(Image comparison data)
────────────────────────────────────────
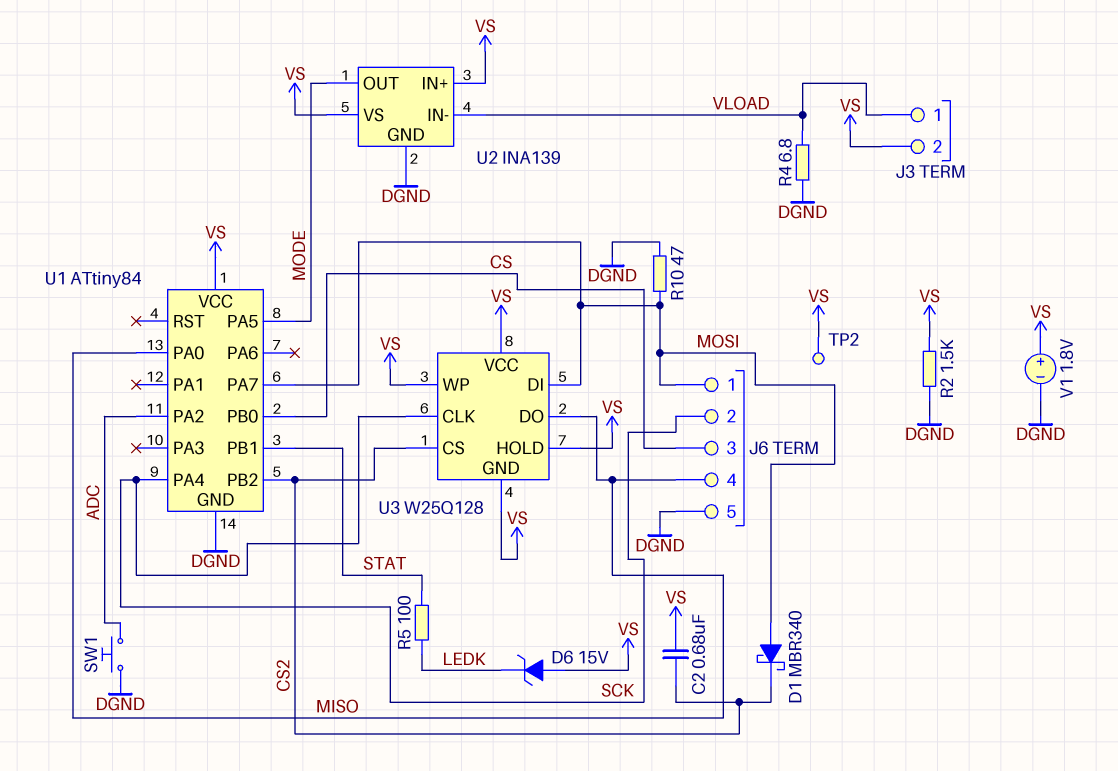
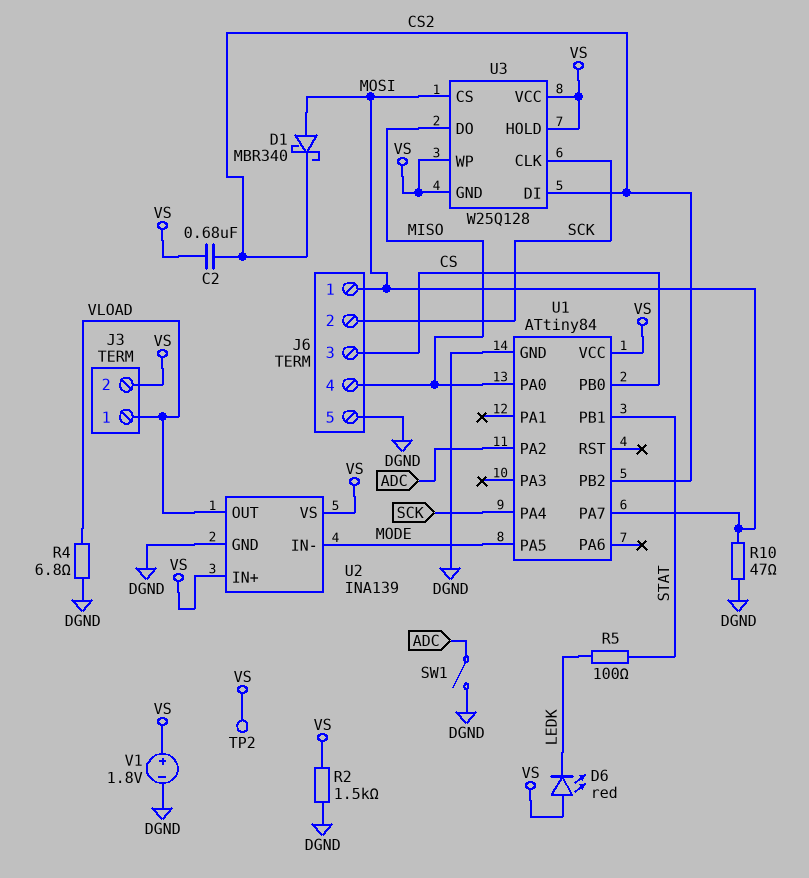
D6: zener 15V (A VS, K LEDK) -> LED red (A VS, K LEDK)
SW1: button (ADC, DGND) -> switch (ADC, DGND)
U2 pin IN-: VLOAD -> MODE
U2 pin OUT: MODE -> VLOAD
U3 pin CS: CS2 -> MOSI
U3 pin DI: MOSI -> CS2

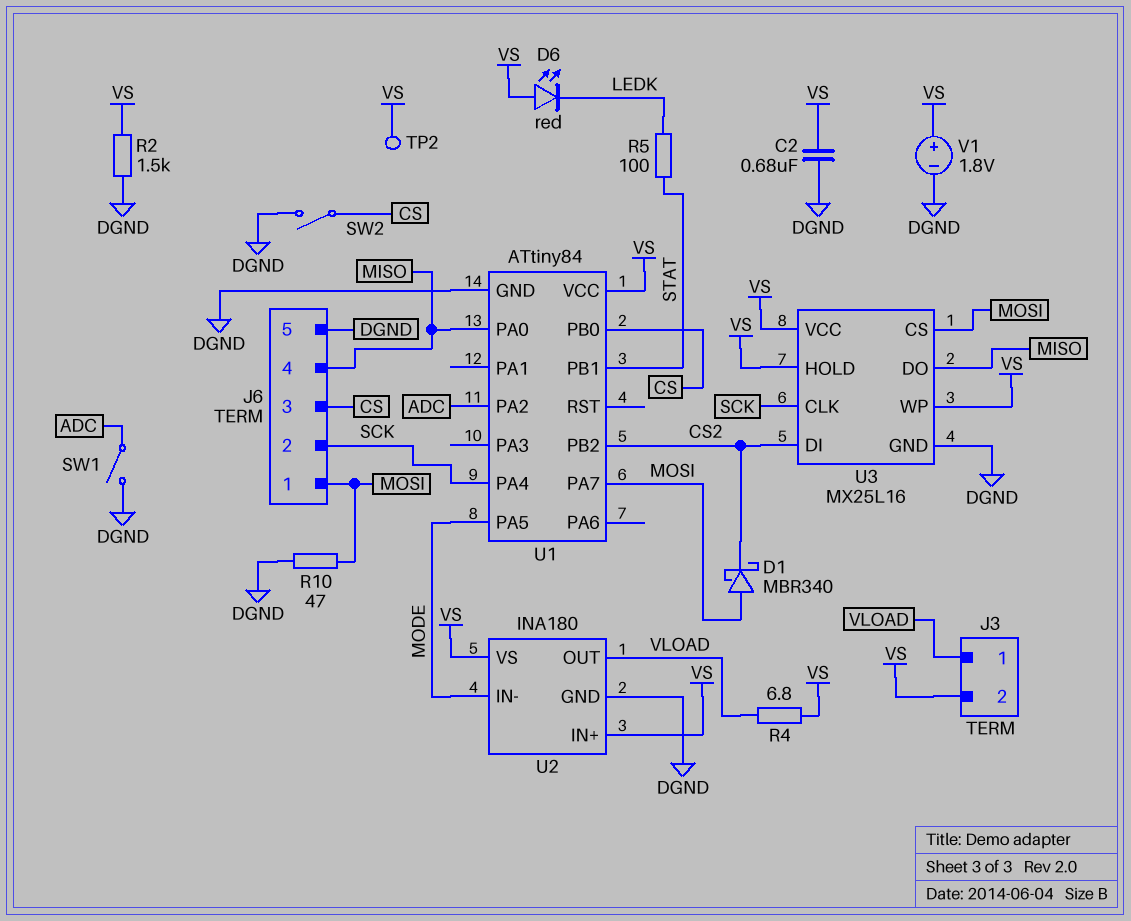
C2: 680nF (CS2, VS) -> 680nF (DGND, VS)
R4: 6.8 (DGND, VLOAD) -> 6.8 (VLOAD, VS)
SW2: none -> switch (CS, DGND)
U2: INA139 -> INA180
U3: W25Q128 -> MX25L16
U3 pin GND: VS -> DGND

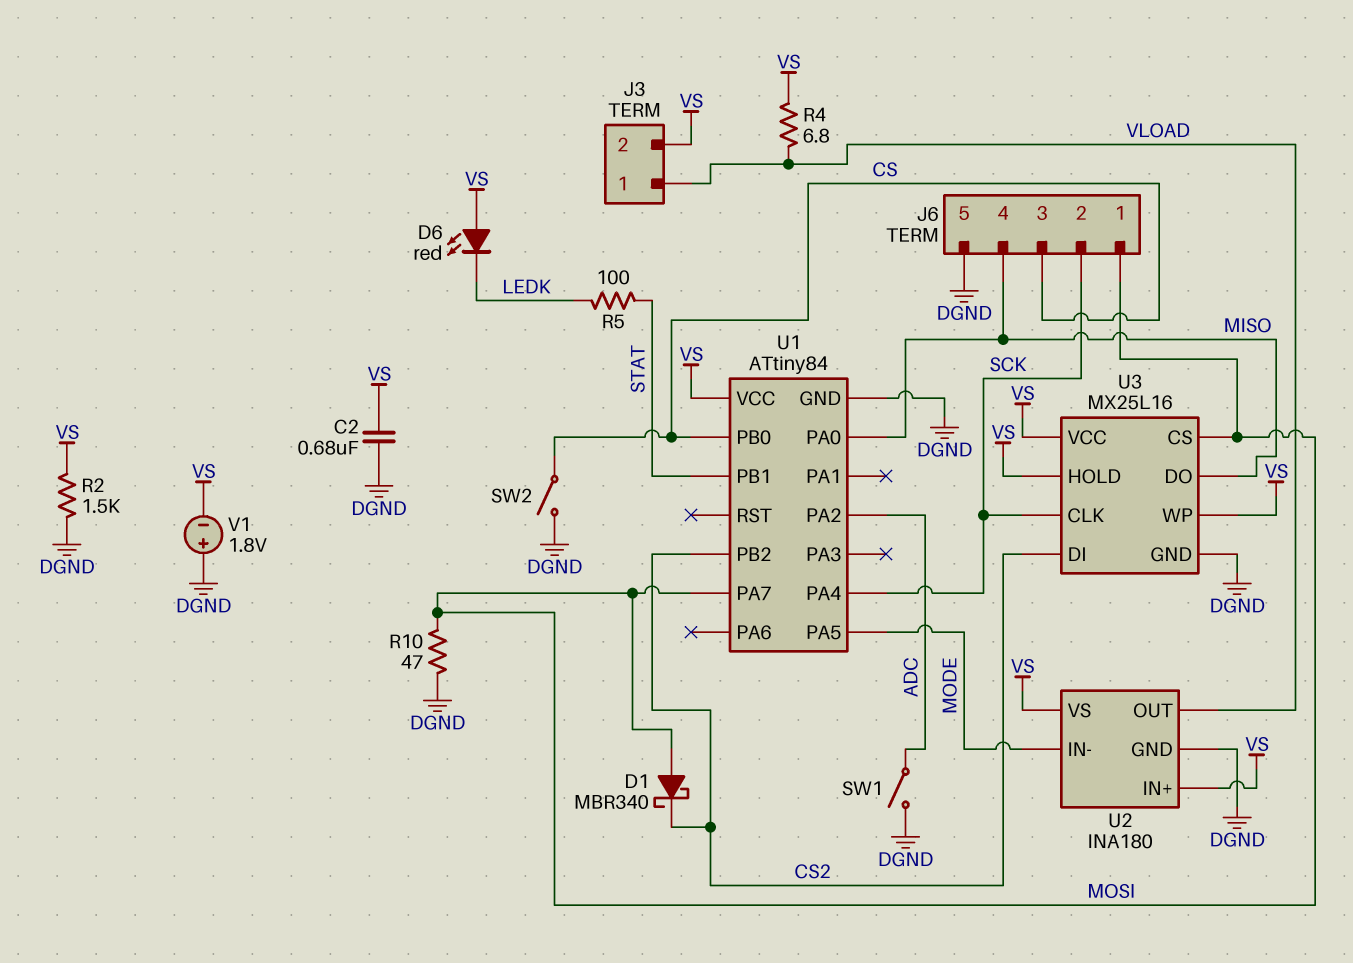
TP2: test point (VS) -> none
V1: 1.8V (plus VS, minus DGND) -> 1.8V (plus DGND, minus VS)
────────────────────────────────────────
(Exercise objective)
Using the records, report how many lines contain the word "VLOAD", adding no other text.

(Exercise solution)
3